Take the line that has "pot in green [119, 468]" in it and every line after it to the end of the entries, and reproduce them exactly.

--- AVAILABLE RECORDS ---

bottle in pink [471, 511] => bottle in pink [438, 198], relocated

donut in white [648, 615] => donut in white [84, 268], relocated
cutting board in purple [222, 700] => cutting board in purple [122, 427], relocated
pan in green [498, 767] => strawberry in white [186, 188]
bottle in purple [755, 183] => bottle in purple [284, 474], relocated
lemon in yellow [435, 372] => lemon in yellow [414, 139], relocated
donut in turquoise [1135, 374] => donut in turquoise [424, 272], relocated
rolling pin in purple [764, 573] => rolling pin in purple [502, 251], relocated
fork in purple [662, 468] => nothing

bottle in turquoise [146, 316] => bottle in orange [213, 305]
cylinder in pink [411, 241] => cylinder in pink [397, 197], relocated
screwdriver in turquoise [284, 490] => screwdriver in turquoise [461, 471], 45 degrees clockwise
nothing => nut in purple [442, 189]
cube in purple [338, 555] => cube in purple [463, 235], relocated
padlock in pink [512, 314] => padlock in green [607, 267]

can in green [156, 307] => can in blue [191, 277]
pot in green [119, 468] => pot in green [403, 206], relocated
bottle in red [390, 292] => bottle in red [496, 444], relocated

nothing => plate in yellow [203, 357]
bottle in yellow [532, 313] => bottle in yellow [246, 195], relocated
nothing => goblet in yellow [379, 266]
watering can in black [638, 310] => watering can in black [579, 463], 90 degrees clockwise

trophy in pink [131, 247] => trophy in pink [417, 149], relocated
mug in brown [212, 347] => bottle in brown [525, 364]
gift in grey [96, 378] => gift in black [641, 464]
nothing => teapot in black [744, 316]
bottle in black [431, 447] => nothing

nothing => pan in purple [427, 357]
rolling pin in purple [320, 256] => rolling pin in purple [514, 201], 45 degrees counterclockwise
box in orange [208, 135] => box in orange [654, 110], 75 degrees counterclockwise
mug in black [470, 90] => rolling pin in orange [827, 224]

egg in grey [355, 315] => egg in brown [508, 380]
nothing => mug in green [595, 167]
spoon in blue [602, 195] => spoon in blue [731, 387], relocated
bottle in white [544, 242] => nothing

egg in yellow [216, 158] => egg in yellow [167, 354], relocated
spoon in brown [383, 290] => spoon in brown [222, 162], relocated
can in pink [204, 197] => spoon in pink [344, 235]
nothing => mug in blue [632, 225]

---

*TASK RESPONSE*:
pot in green [119, 468] => pot in green [403, 206], relocated
bottle in red [390, 292] => bottle in red [496, 444], relocated

nothing => plate in yellow [203, 357]
bottle in yellow [532, 313] => bottle in yellow [246, 195], relocated
nothing => goblet in yellow [379, 266]
watering can in black [638, 310] => watering can in black [579, 463], 90 degrees clockwise

trophy in pink [131, 247] => trophy in pink [417, 149], relocated
mug in brown [212, 347] => bottle in brown [525, 364]
gift in grey [96, 378] => gift in black [641, 464]
nothing => teapot in black [744, 316]
bottle in black [431, 447] => nothing

nothing => pan in purple [427, 357]
rolling pin in purple [320, 256] => rolling pin in purple [514, 201], 45 degrees counterclockwise
box in orange [208, 135] => box in orange [654, 110], 75 degrees counterclockwise
mug in black [470, 90] => rolling pin in orange [827, 224]

egg in grey [355, 315] => egg in brown [508, 380]
nothing => mug in green [595, 167]
spoon in blue [602, 195] => spoon in blue [731, 387], relocated
bottle in white [544, 242] => nothing

egg in yellow [216, 158] => egg in yellow [167, 354], relocated
spoon in brown [383, 290] => spoon in brown [222, 162], relocated
can in pink [204, 197] => spoon in pink [344, 235]
nothing => mug in blue [632, 225]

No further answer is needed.